What you are asked to do:
Everything in the records below must be repeated exactly, except the pictures.

[Start of section]

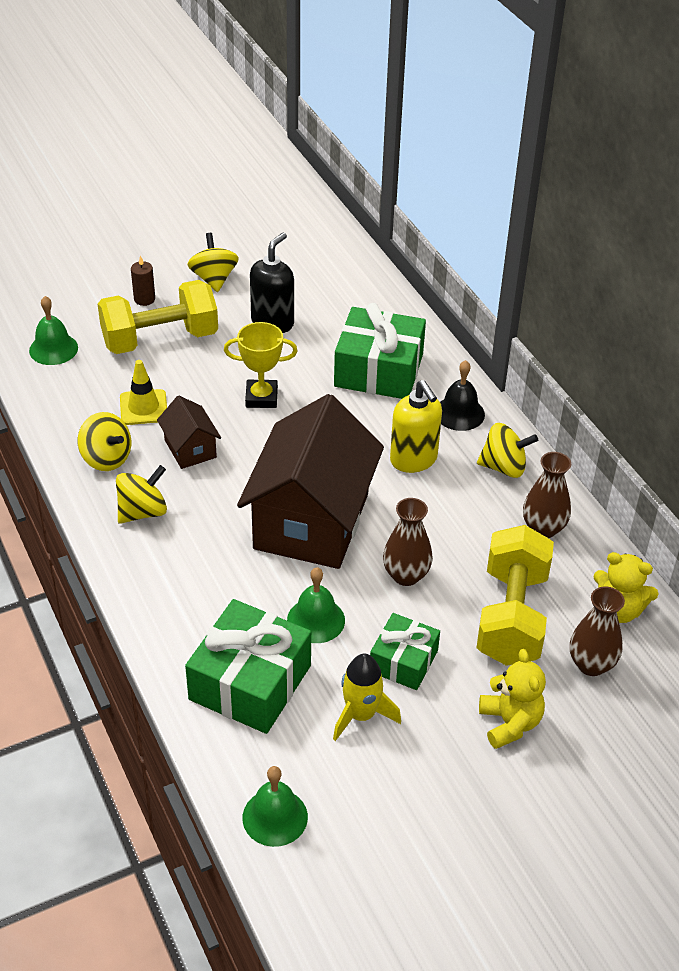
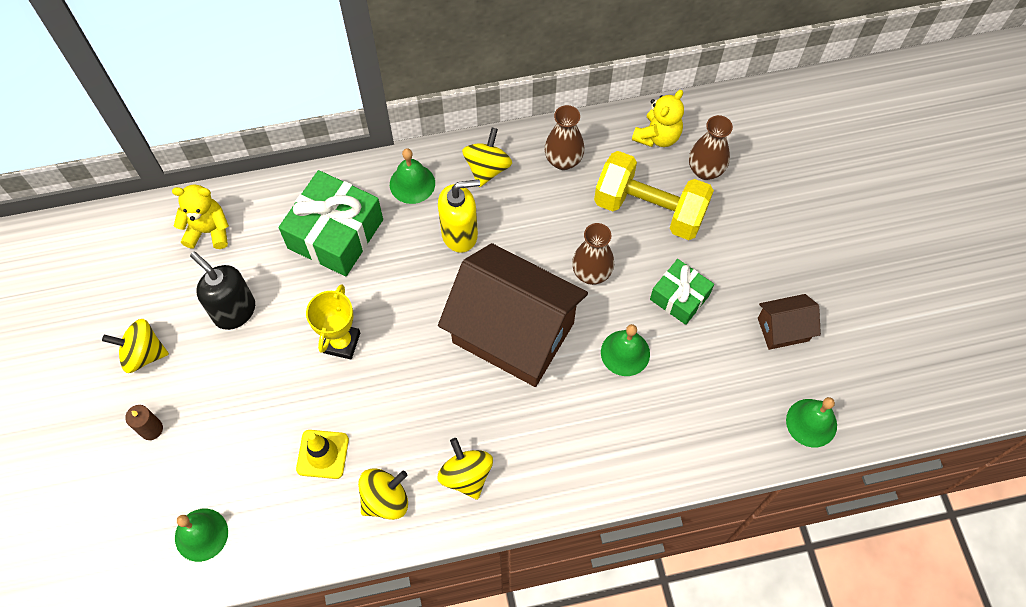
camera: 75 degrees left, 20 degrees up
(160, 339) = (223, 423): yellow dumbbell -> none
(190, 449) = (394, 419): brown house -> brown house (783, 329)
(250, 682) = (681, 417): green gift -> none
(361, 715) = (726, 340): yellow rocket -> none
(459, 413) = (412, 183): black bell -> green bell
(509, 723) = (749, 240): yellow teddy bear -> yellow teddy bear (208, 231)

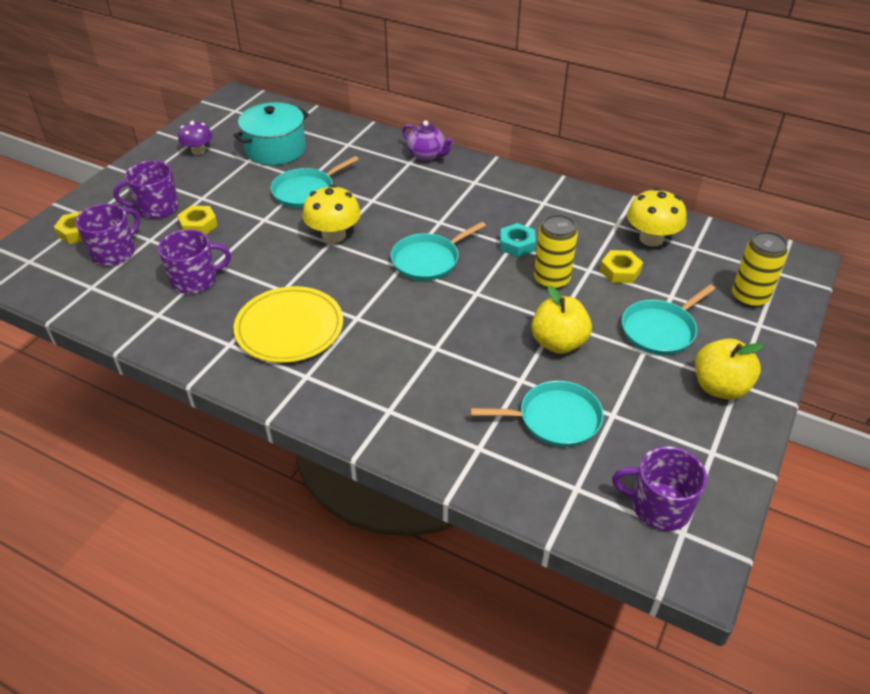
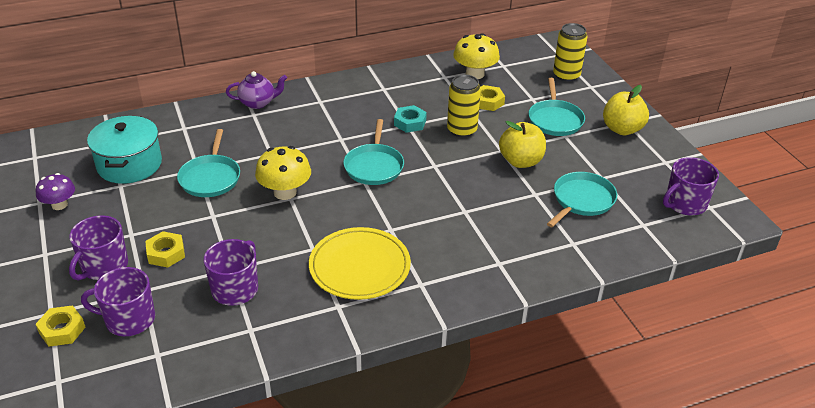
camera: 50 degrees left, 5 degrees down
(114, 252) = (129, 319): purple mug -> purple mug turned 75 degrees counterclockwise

[End of section]

Output of the exercise:
camera: 75 degrees left, 20 degrees up
(160, 339) = (223, 423): yellow dumbbell -> none
(190, 449) = (394, 419): brown house -> brown house (783, 329)
(250, 682) = (681, 417): green gift -> none
(361, 715) = (726, 340): yellow rocket -> none
(459, 413) = (412, 183): black bell -> green bell
(509, 723) = (749, 240): yellow teddy bear -> yellow teddy bear (208, 231)

camera: 50 degrees left, 5 degrees down
(114, 252) = (129, 319): purple mug -> purple mug turned 75 degrees counterclockwise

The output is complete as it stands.